→ INFORMATION:
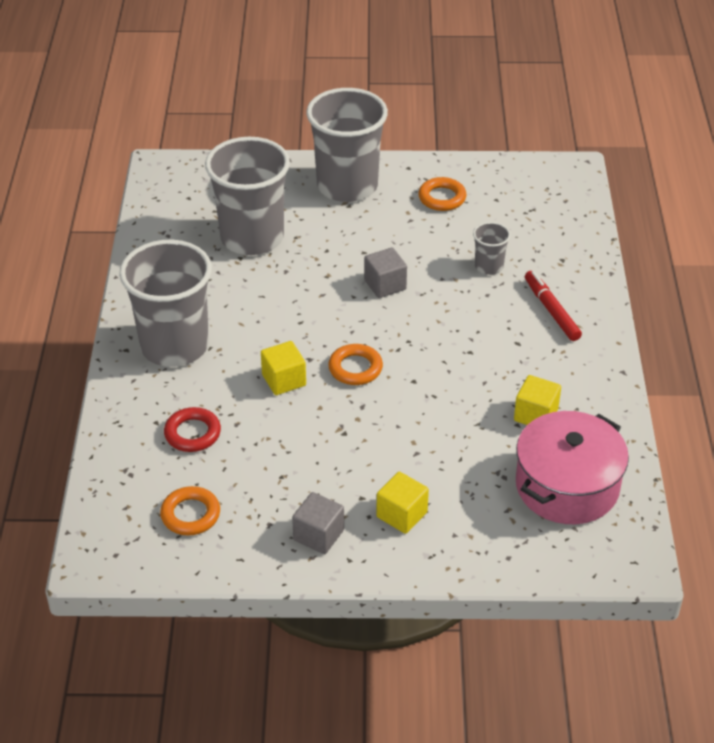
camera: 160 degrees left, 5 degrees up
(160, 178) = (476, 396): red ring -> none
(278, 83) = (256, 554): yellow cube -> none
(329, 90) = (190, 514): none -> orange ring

---

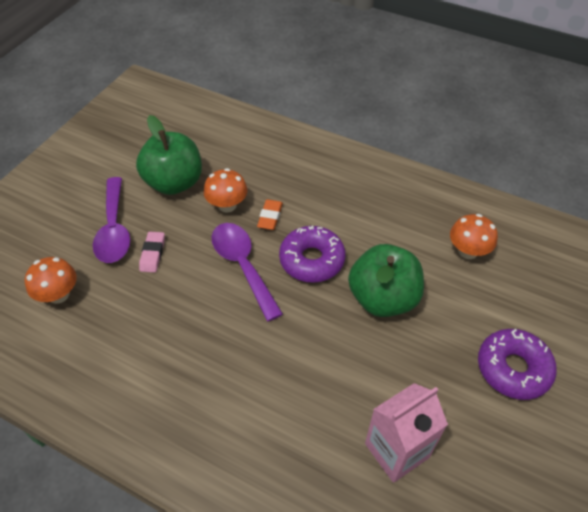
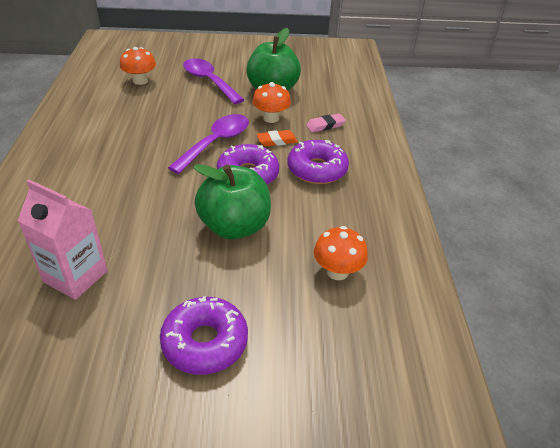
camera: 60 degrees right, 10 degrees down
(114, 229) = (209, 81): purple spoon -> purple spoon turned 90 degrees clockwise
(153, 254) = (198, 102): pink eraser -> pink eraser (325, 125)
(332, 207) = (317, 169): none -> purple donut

→ TASK INSTRUCTIONS: Using the data above, print exactly the lines from the line that contains "(114, 229) = (209, 81): purple" through the line that contains "(332, 207) = (317, 169): none -> purple donut", with both included.

→ THE ANSWER:
(114, 229) = (209, 81): purple spoon -> purple spoon turned 90 degrees clockwise
(153, 254) = (198, 102): pink eraser -> pink eraser (325, 125)
(332, 207) = (317, 169): none -> purple donut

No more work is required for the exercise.